**What the task requires**
For this exercise, reproduce the entries below exactly, but only from the line containing "BARO2 pin SCL: D0 -> D4" through the line containing "SOIL2 pin VCC: GND -> 5V", both included.

(Revision tracking records)
★ ★ ★ ★

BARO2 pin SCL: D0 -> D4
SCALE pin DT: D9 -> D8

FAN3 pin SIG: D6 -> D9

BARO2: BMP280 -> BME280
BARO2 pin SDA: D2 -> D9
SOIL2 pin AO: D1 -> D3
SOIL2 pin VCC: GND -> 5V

★ ★ ★ ★

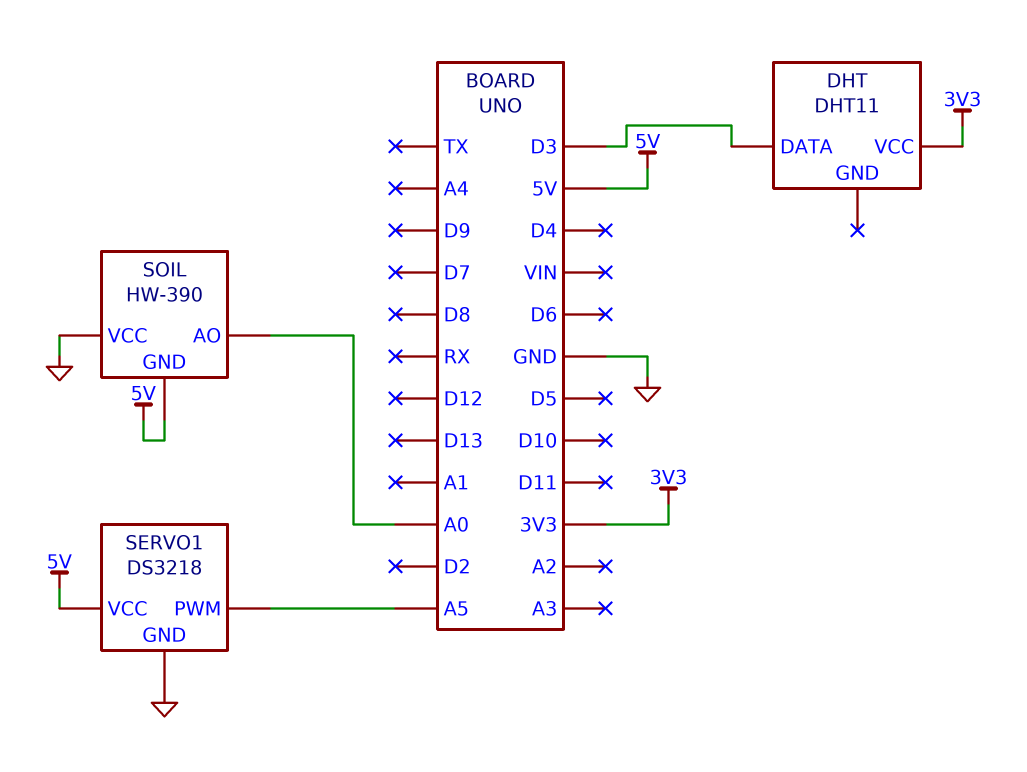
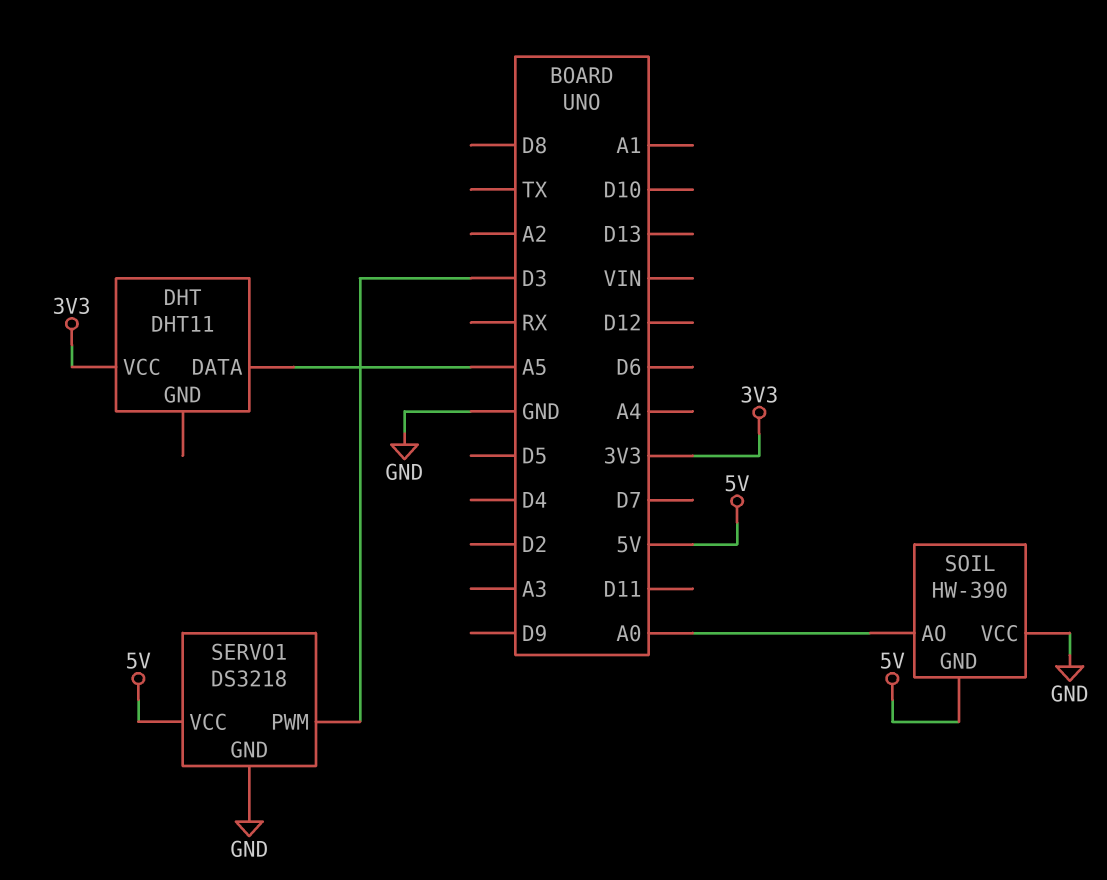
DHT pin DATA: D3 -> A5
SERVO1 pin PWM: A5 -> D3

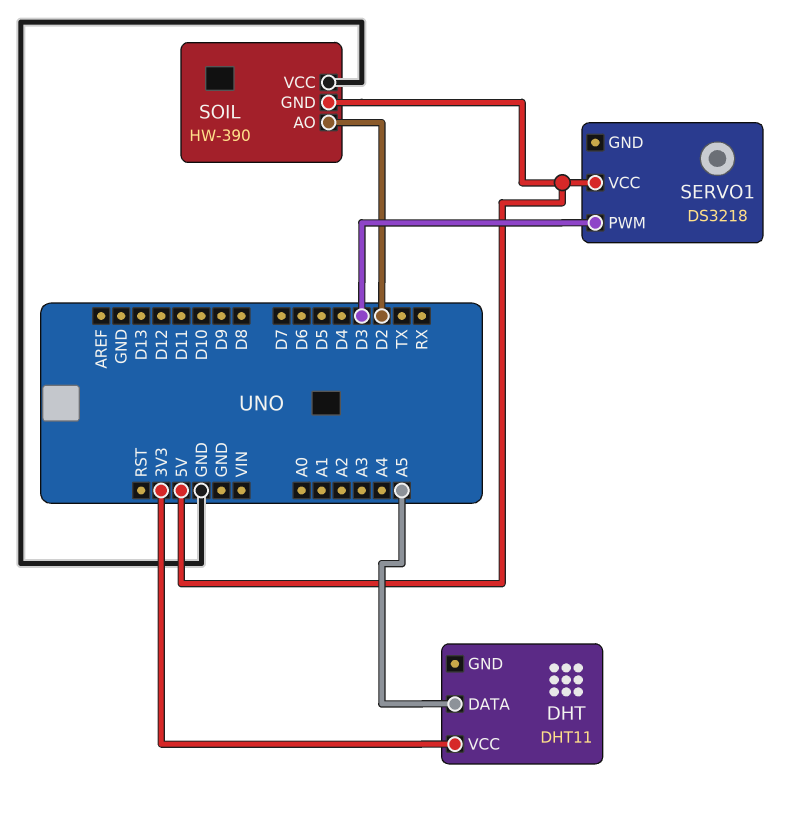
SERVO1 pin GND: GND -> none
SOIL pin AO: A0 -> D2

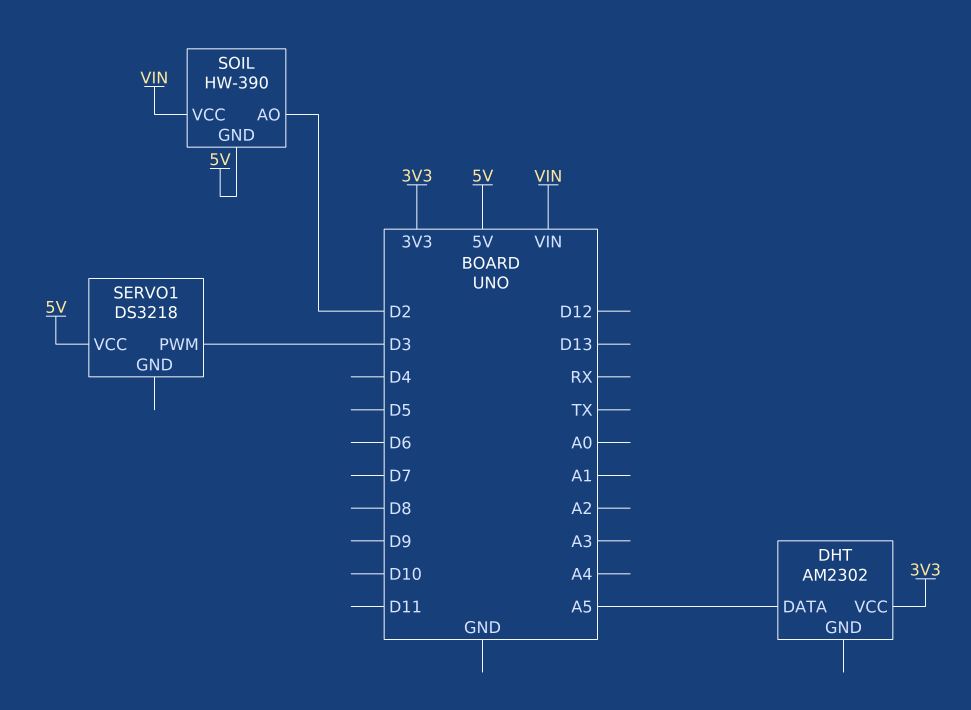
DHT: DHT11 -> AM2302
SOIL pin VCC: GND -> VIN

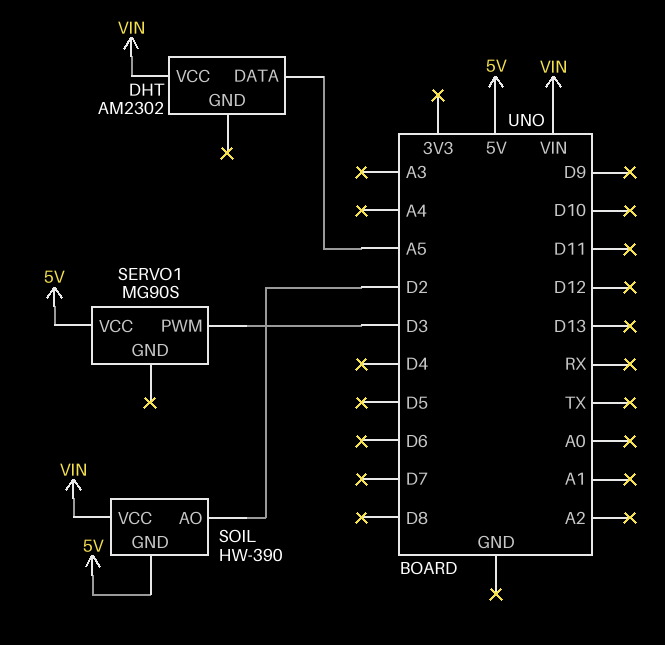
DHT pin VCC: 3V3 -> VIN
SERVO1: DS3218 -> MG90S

★ ★ ★ ★

**Exercise solution**
BARO2 pin SCL: D0 -> D4
SCALE pin DT: D9 -> D8

FAN3 pin SIG: D6 -> D9

BARO2: BMP280 -> BME280
BARO2 pin SDA: D2 -> D9
SOIL2 pin AO: D1 -> D3
SOIL2 pin VCC: GND -> 5V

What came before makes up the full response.